Task to carry out: For the entries below, print exactly the lines between the line holding "brown rocket: none" and the line holding "purple rocket: [497,390,586,529]", inclusive, and nothing else.

Data shown:

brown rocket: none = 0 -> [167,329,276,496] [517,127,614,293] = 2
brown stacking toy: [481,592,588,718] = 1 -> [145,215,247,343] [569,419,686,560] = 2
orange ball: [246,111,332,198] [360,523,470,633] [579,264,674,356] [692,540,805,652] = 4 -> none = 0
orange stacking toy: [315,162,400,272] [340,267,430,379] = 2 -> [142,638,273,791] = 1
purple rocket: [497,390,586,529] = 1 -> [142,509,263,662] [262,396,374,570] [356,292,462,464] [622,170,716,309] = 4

...

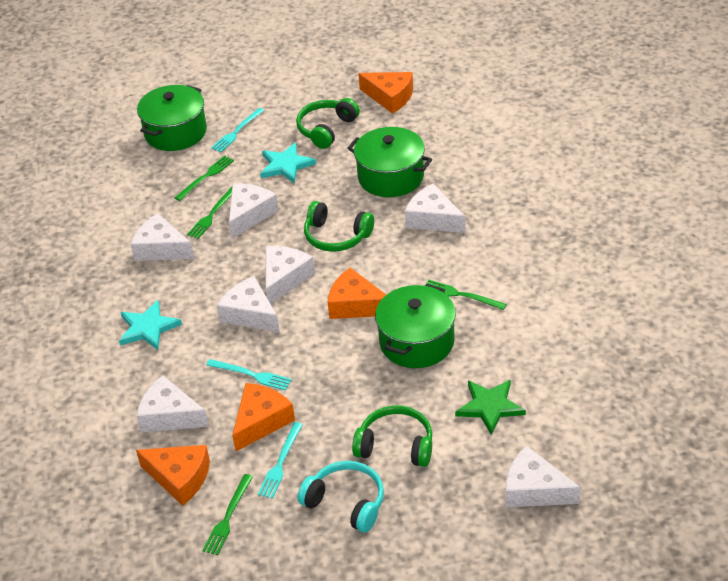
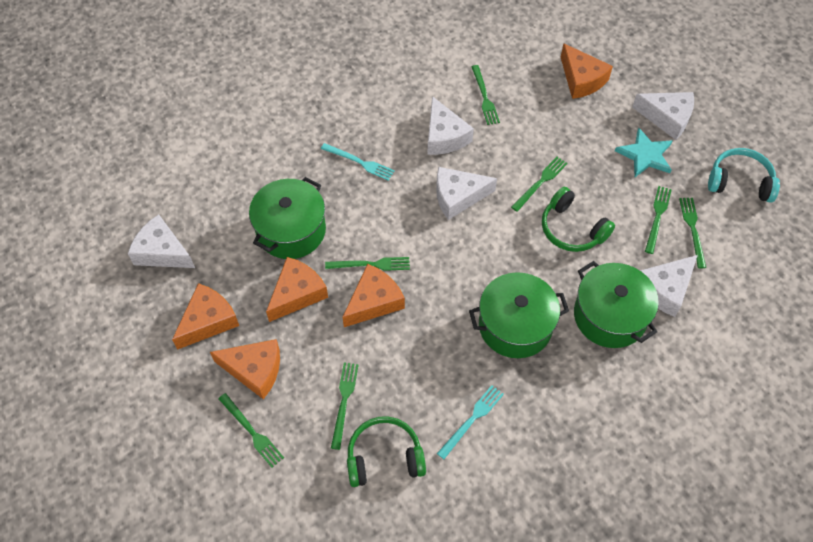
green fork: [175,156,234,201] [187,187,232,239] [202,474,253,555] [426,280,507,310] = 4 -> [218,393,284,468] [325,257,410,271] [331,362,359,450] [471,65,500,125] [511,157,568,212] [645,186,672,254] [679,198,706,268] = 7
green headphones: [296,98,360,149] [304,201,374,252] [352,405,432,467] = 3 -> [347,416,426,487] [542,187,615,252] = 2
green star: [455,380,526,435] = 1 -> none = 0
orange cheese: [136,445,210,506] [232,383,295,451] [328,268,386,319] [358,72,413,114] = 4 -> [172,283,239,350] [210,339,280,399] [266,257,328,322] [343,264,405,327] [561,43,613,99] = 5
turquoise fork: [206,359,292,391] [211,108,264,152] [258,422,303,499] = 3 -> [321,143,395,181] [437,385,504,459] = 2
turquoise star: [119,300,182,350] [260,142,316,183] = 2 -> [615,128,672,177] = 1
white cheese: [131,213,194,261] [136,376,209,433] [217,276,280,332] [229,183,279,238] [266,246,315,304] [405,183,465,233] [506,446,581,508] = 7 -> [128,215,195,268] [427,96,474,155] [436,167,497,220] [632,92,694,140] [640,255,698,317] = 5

Your response:
brown rocket: none = 0 -> [167,329,276,496] [517,127,614,293] = 2
brown stacking toy: [481,592,588,718] = 1 -> [145,215,247,343] [569,419,686,560] = 2
orange ball: [246,111,332,198] [360,523,470,633] [579,264,674,356] [692,540,805,652] = 4 -> none = 0
orange stacking toy: [315,162,400,272] [340,267,430,379] = 2 -> [142,638,273,791] = 1
purple rocket: [497,390,586,529] = 1 -> [142,509,263,662] [262,396,374,570] [356,292,462,464] [622,170,716,309] = 4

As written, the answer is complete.